▸ **HOW TO COMPLETE THIS TASK**
Using the records below, repeat exactly the lines from the one holding "Q1: PNP 2N3906" through the one holding "TP3: test point (STG) -> none", both ends included, and no others.

▸ **STORED DATA**
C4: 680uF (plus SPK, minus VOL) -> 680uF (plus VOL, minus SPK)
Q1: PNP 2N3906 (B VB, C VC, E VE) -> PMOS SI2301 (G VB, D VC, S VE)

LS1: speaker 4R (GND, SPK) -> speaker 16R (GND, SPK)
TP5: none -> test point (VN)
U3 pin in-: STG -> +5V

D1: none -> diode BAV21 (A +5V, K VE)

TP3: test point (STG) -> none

* * *

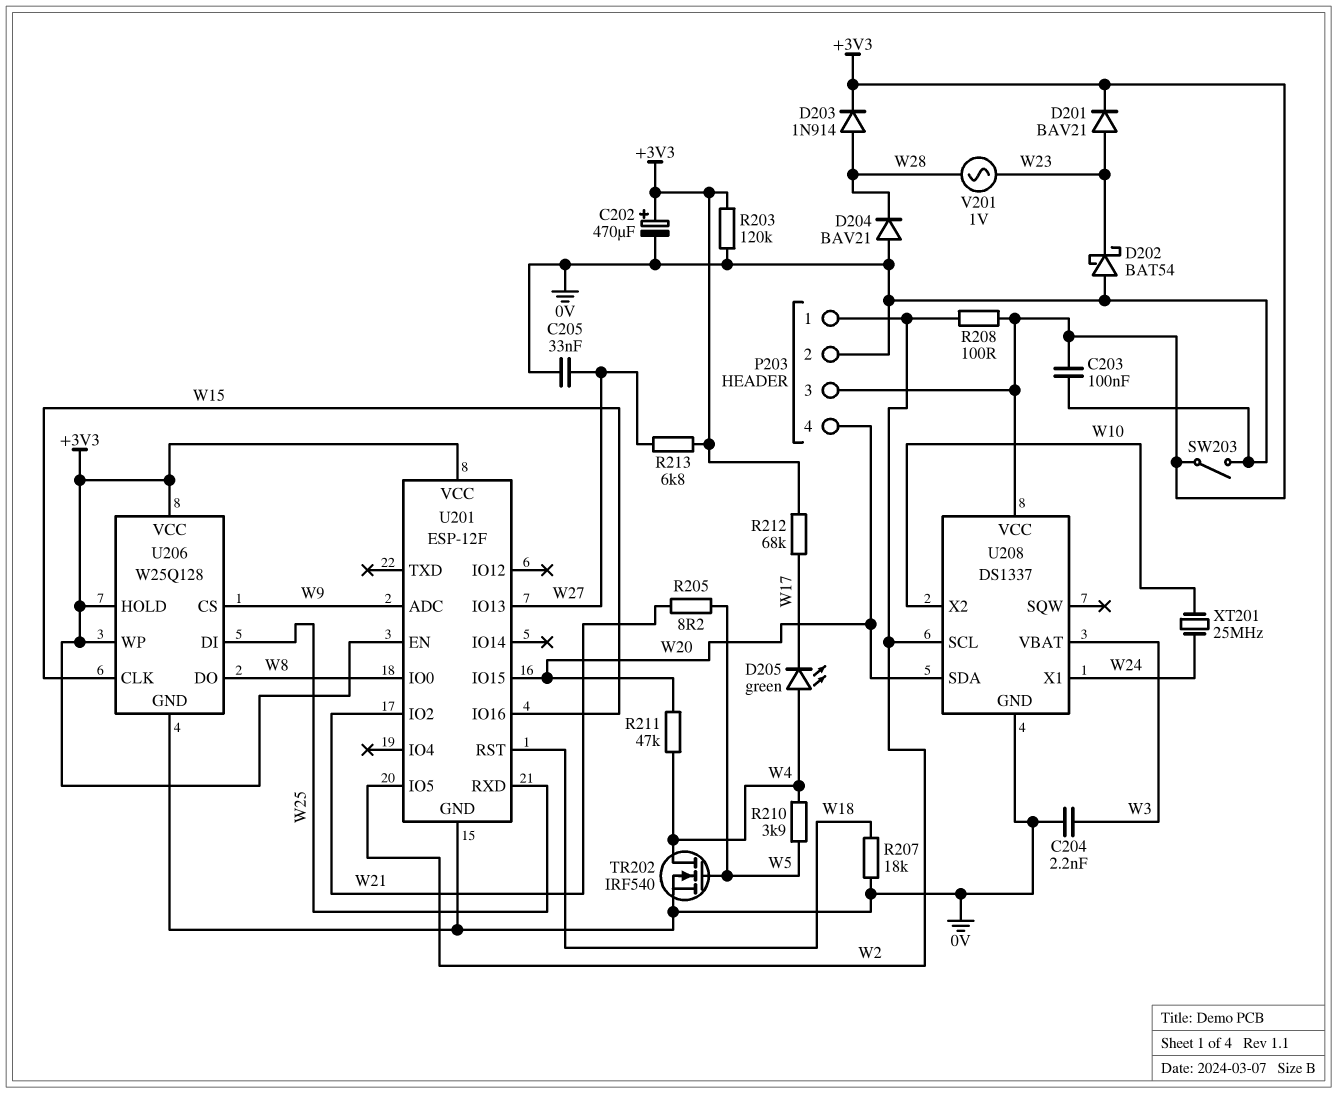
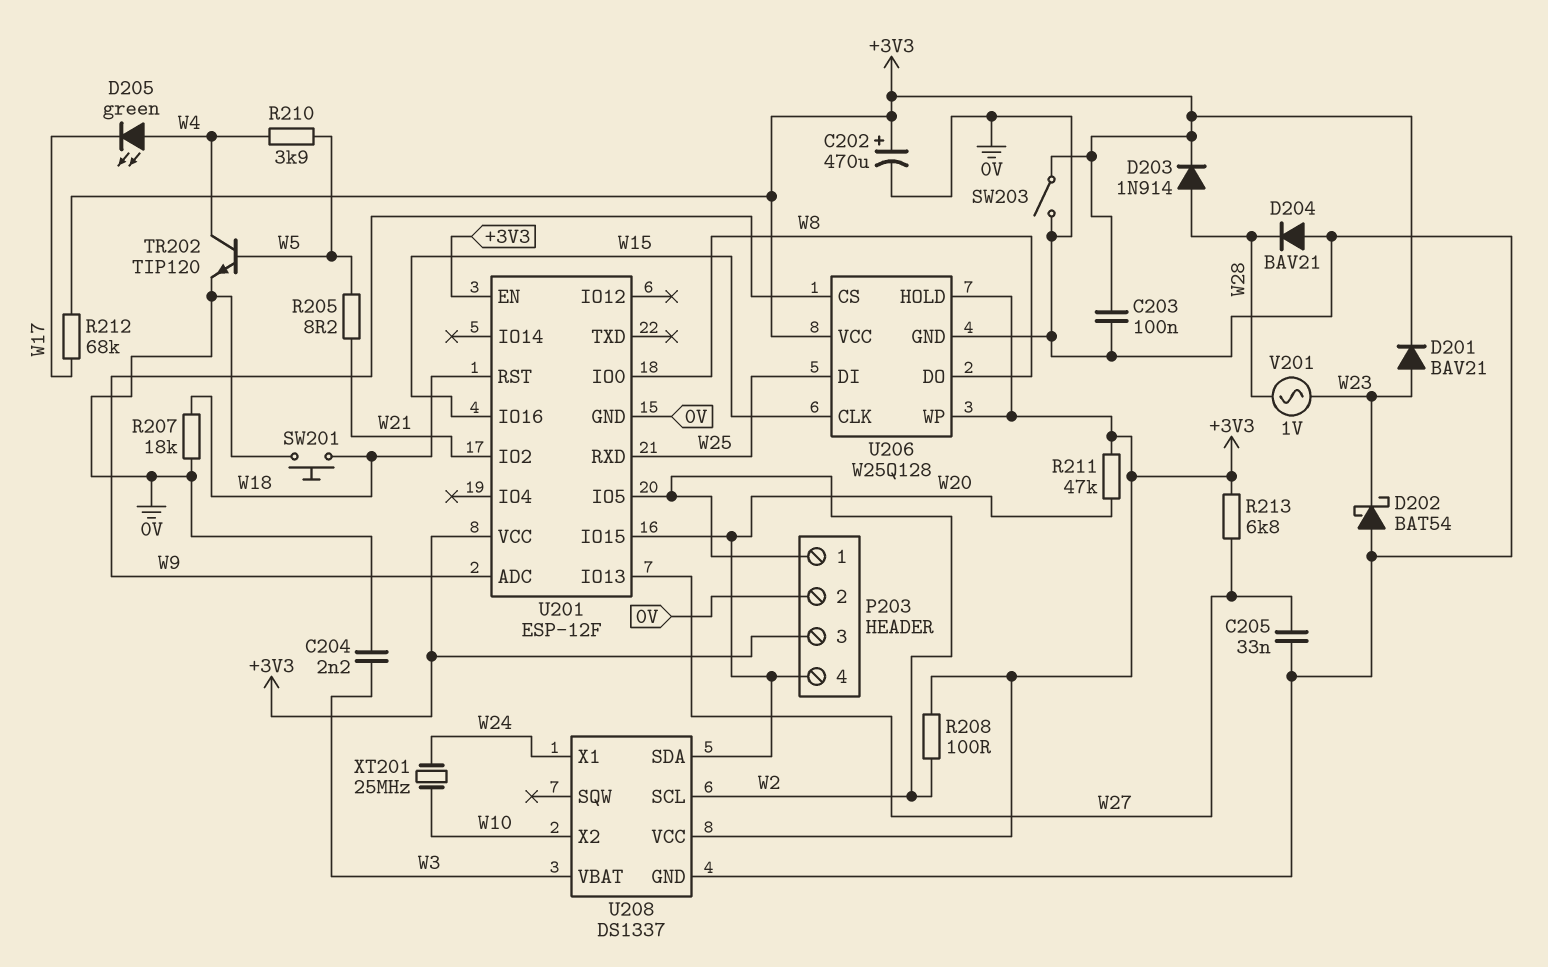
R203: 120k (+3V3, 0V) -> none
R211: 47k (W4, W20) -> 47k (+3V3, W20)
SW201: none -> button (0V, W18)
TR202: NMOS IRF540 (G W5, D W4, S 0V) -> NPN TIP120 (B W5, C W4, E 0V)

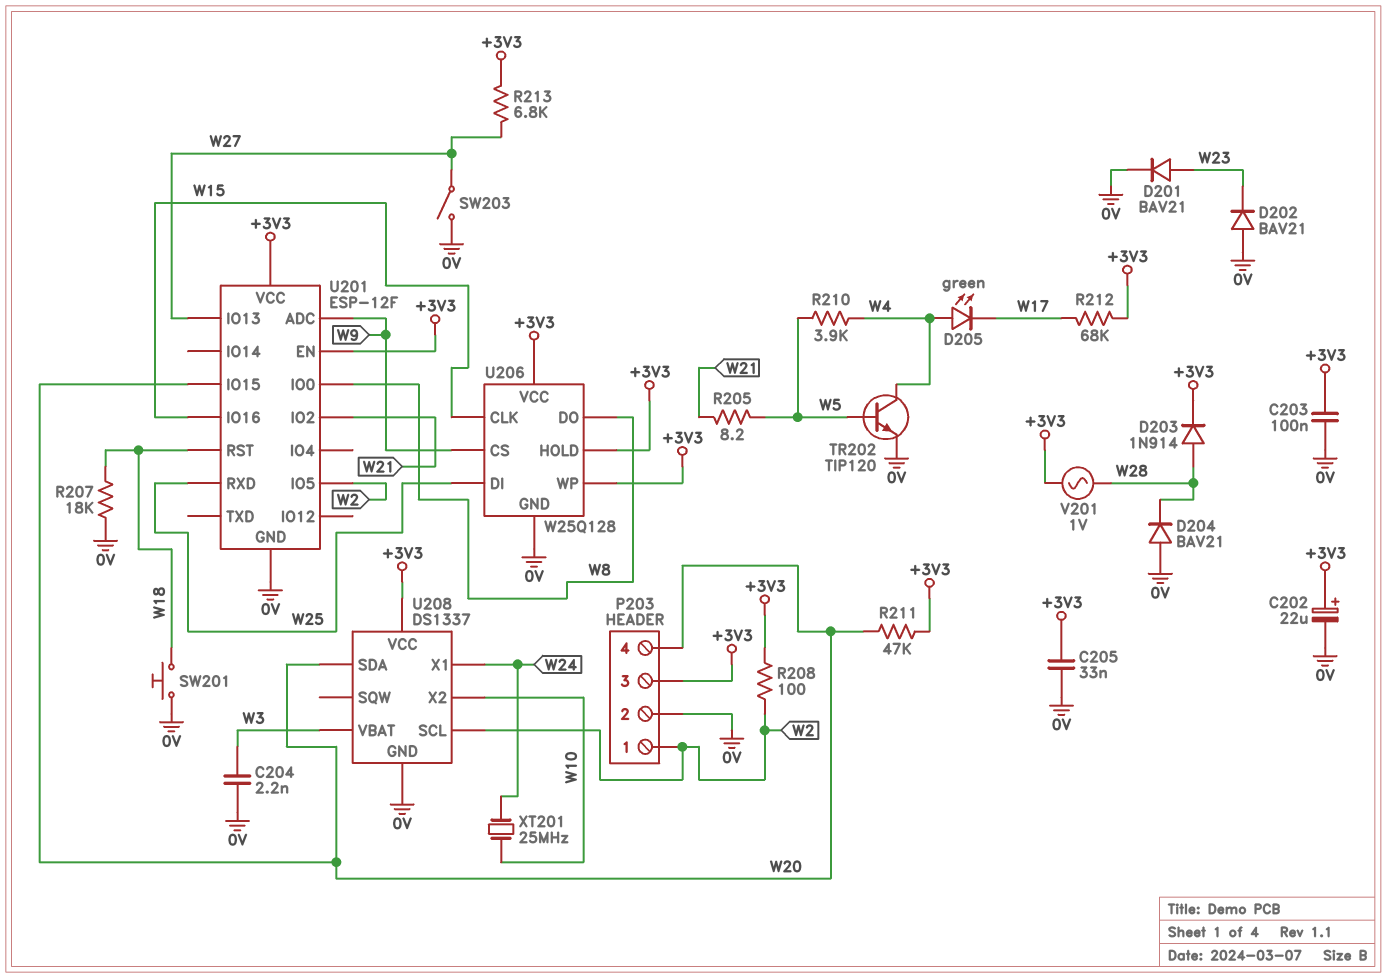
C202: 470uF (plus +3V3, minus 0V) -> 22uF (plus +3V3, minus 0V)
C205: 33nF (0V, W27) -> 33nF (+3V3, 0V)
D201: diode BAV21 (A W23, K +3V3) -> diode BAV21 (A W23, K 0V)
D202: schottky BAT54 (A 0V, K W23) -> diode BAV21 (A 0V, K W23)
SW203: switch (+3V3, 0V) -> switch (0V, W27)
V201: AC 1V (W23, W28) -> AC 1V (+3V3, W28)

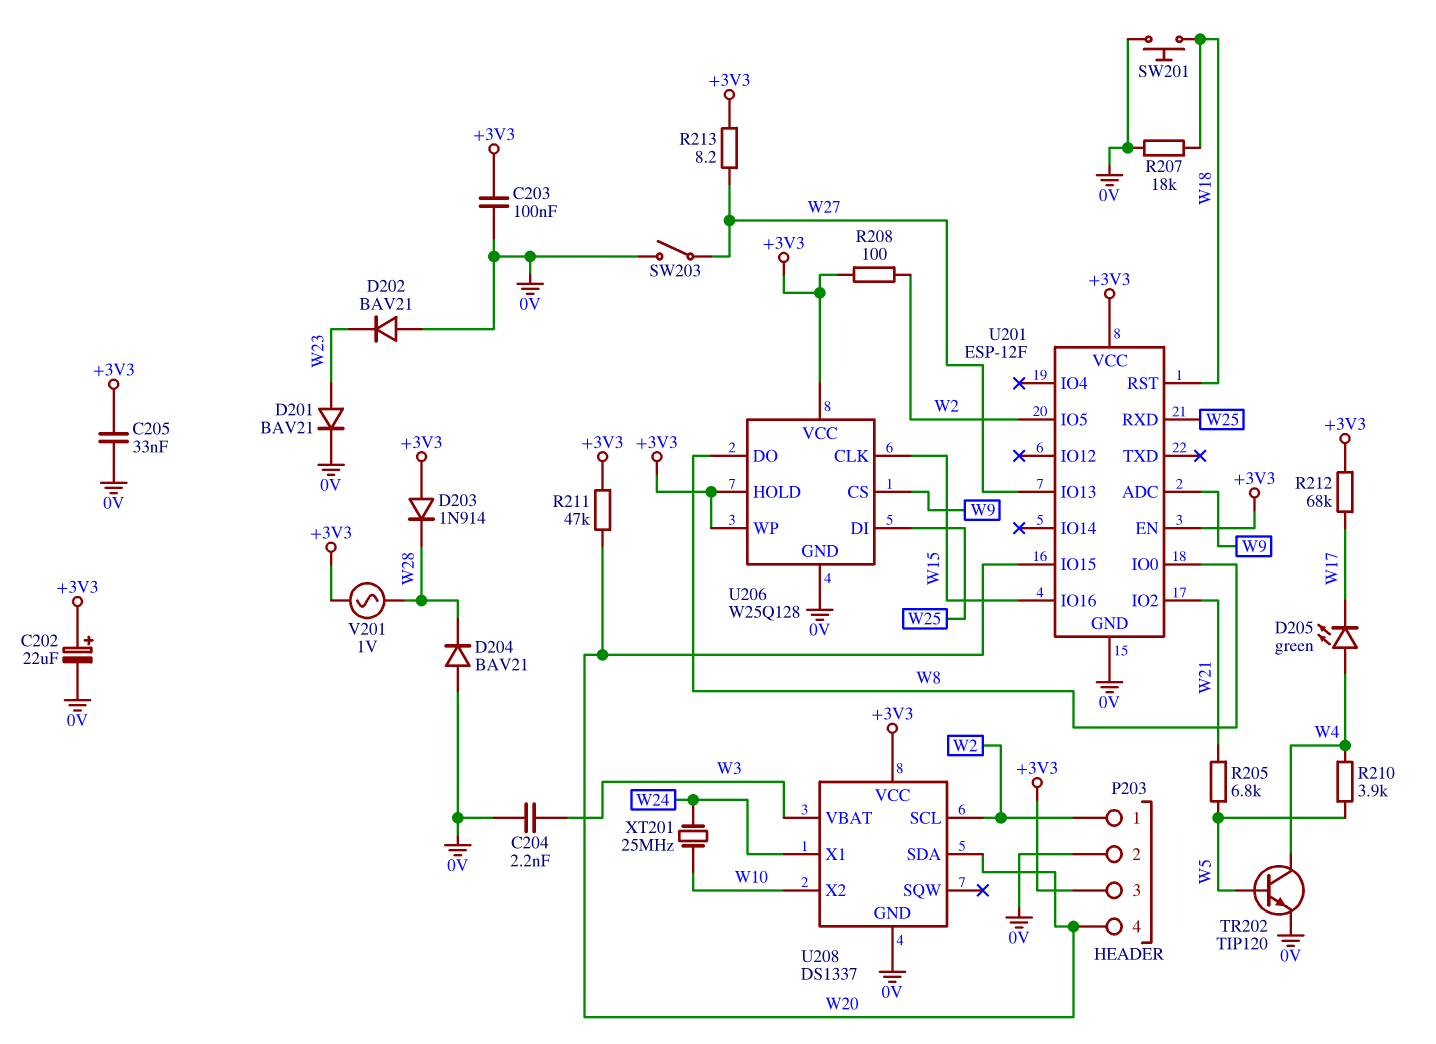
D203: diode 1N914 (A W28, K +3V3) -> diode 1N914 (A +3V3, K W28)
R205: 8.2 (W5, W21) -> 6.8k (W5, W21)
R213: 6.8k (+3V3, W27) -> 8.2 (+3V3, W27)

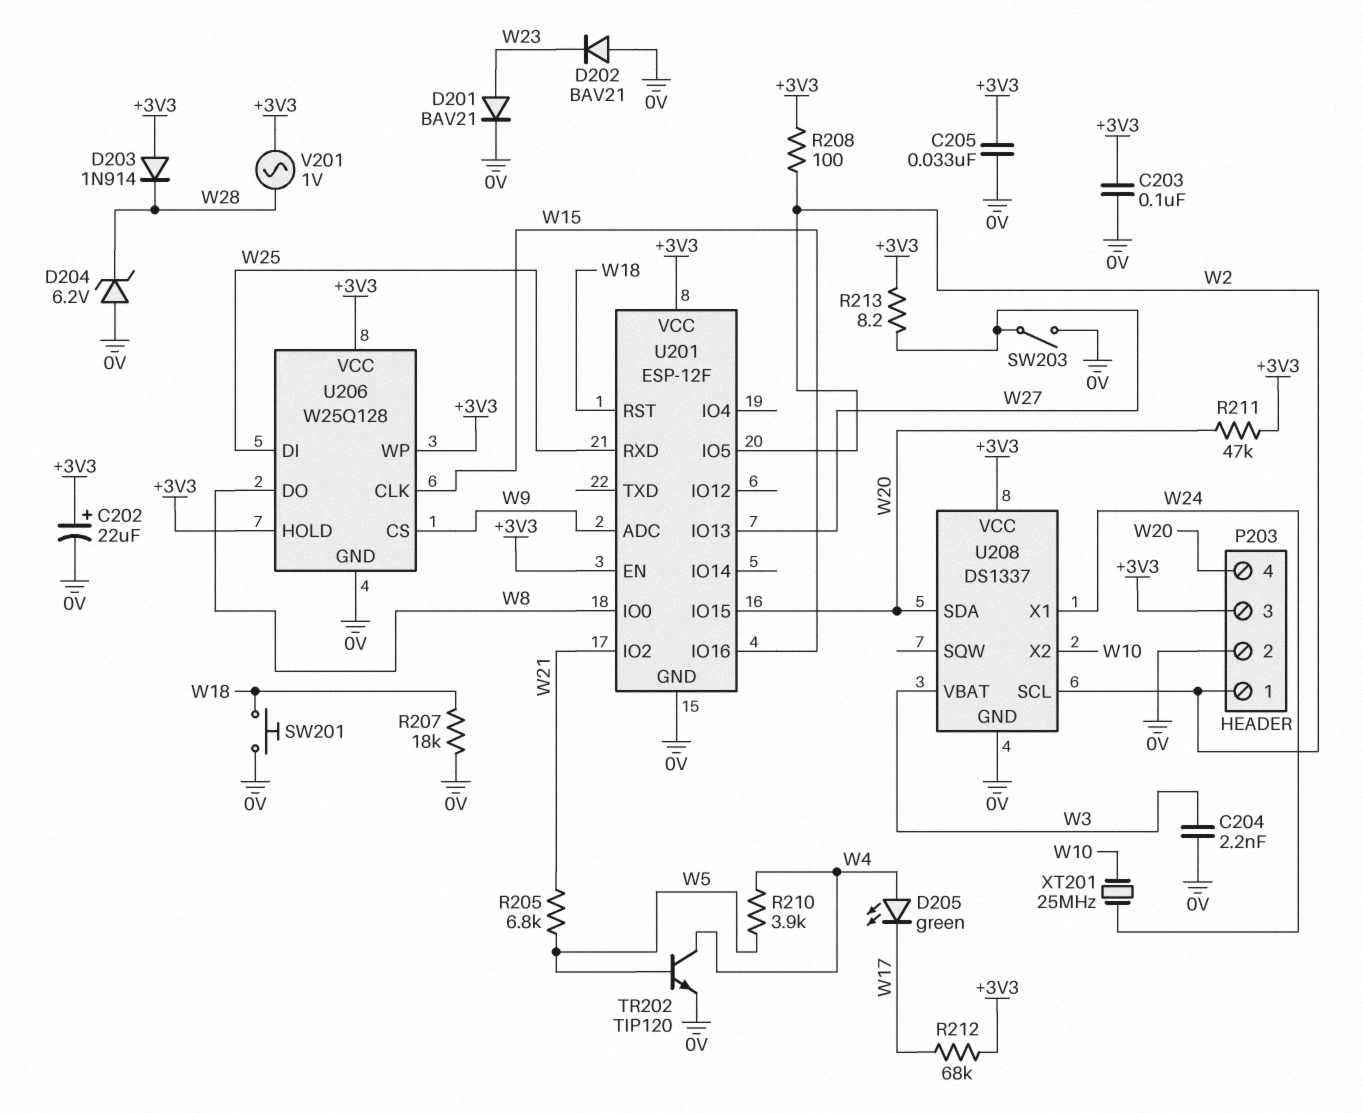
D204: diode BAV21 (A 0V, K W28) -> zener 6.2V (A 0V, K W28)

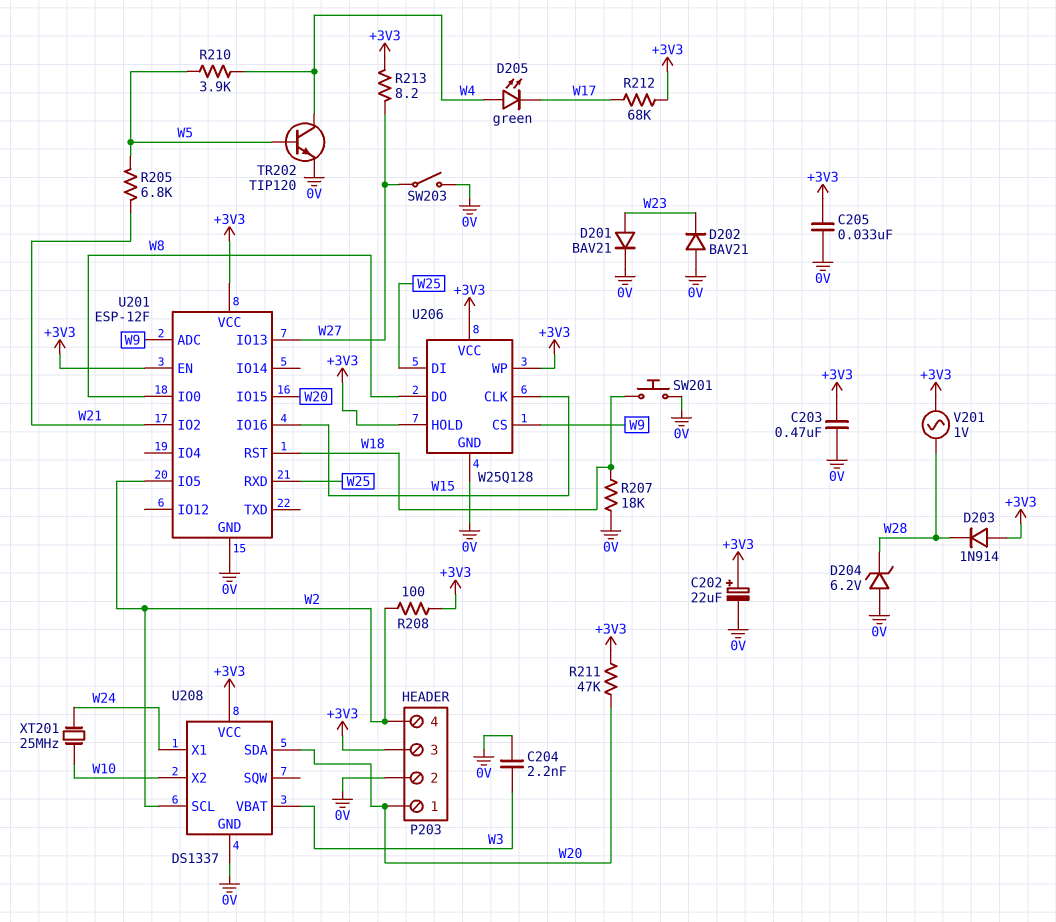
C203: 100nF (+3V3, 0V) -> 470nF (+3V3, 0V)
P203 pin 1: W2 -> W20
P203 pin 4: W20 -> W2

▸ **YOUR SOLUTION**
Q1: PNP 2N3906 (B VB, C VC, E VE) -> PMOS SI2301 (G VB, D VC, S VE)

LS1: speaker 4R (GND, SPK) -> speaker 16R (GND, SPK)
TP5: none -> test point (VN)
U3 pin in-: STG -> +5V

D1: none -> diode BAV21 (A +5V, K VE)

TP3: test point (STG) -> none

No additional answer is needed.